### Task to complete
Can you turn the records below into a Markdown table with two columns, Row for the row number and Entry for the line, leaving out any blank lines?

### Recorded information

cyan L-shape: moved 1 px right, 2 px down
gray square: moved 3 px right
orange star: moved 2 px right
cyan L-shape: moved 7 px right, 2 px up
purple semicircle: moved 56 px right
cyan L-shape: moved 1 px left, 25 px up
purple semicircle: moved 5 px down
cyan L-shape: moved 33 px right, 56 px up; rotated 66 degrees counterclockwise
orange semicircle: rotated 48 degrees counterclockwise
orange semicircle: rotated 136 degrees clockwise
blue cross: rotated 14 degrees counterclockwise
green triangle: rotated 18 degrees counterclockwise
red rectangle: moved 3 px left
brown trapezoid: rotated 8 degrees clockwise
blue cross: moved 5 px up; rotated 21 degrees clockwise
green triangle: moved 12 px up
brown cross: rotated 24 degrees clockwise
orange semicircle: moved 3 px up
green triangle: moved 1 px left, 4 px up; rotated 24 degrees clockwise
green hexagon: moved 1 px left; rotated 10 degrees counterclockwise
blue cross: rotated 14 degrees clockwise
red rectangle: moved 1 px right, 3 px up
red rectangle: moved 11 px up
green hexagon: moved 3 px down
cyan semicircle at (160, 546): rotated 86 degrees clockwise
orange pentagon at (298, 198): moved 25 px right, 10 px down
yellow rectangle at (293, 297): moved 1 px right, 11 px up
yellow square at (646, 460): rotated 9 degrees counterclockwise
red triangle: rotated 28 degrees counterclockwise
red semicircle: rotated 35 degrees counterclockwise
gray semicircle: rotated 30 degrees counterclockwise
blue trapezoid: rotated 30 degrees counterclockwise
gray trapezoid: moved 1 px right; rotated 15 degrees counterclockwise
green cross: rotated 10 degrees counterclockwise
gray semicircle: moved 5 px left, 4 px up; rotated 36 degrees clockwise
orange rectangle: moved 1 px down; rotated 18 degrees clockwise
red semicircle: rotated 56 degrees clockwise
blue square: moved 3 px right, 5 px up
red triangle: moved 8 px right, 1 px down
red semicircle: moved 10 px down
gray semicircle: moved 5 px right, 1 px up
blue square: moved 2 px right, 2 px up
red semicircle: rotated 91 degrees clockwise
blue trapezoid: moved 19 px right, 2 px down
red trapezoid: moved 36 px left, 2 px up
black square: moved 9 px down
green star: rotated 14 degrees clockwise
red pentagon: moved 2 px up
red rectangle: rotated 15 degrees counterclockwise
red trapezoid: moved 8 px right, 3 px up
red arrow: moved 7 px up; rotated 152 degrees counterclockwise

### Written solution
| Row | Entry |
|---|---|
| 1 | cyan L-shape: moved 1 px right, 2 px down |
| 2 | gray square: moved 3 px right |
| 3 | orange star: moved 2 px right |
| 4 | cyan L-shape: moved 7 px right, 2 px up |
| 5 | purple semicircle: moved 56 px right |
| 6 | cyan L-shape: moved 1 px left, 25 px up |
| 7 | purple semicircle: moved 5 px down |
| 8 | cyan L-shape: moved 33 px right, 56 px up; rotated 66 degrees counterclockwise |
| 9 | orange semicircle: rotated 48 degrees counterclockwise |
| 10 | orange semicircle: rotated 136 degrees clockwise |
| 11 | blue cross: rotated 14 degrees counterclockwise |
| 12 | green triangle: rotated 18 degrees counterclockwise |
| 13 | red rectangle: moved 3 px left |
| 14 | brown trapezoid: rotated 8 degrees clockwise |
| 15 | blue cross: moved 5 px up; rotated 21 degrees clockwise |
| 16 | green triangle: moved 12 px up |
| 17 | brown cross: rotated 24 degrees clockwise |
| 18 | orange semicircle: moved 3 px up |
| 19 | green triangle: moved 1 px left, 4 px up; rotated 24 degrees clockwise |
| 20 | green hexagon: moved 1 px left; rotated 10 degrees counterclockwise |
| 21 | blue cross: rotated 14 degrees clockwise |
| 22 | red rectangle: moved 1 px right, 3 px up |
| 23 | red rectangle: moved 11 px up |
| 24 | green hexagon: moved 3 px down |
| 25 | cyan semicircle at (160, 546): rotated 86 degrees clockwise |
| 26 | orange pentagon at (298, 198): moved 25 px right, 10 px down |
| 27 | yellow rectangle at (293, 297): moved 1 px right, 11 px up |
| 28 | yellow square at (646, 460): rotated 9 degrees counterclockwise |
| 29 | red triangle: rotated 28 degrees counterclockwise |
| 30 | red semicircle: rotated 35 degrees counterclockwise |
| 31 | gray semicircle: rotated 30 degrees counterclockwise |
| 32 | blue trapezoid: rotated 30 degrees counterclockwise |
| 33 | gray trapezoid: moved 1 px right; rotated 15 degrees counterclockwise |
| 34 | green cross: rotated 10 degrees counterclockwise |
| 35 | gray semicircle: moved 5 px left, 4 px up; rotated 36 degrees clockwise |
| 36 | orange rectangle: moved 1 px down; rotated 18 degrees clockwise |
| 37 | red semicircle: rotated 56 degrees clockwise |
| 38 | blue square: moved 3 px right, 5 px up |
| 39 | red triangle: moved 8 px right, 1 px down |
| 40 | red semicircle: moved 10 px down |
| 41 | gray semicircle: moved 5 px right, 1 px up |
| 42 | blue square: moved 2 px right, 2 px up |
| 43 | red semicircle: rotated 91 degrees clockwise |
| 44 | blue trapezoid: moved 19 px right, 2 px down |
| 45 | red trapezoid: moved 36 px left, 2 px up |
| 46 | black square: moved 9 px down |
| 47 | green star: rotated 14 degrees clockwise |
| 48 | red pentagon: moved 2 px up |
| 49 | red rectangle: rotated 15 degrees counterclockwise |
| 50 | red trapezoid: moved 8 px right, 3 px up |
| 51 | red arrow: moved 7 px up; rotated 152 degrees counterclockwise |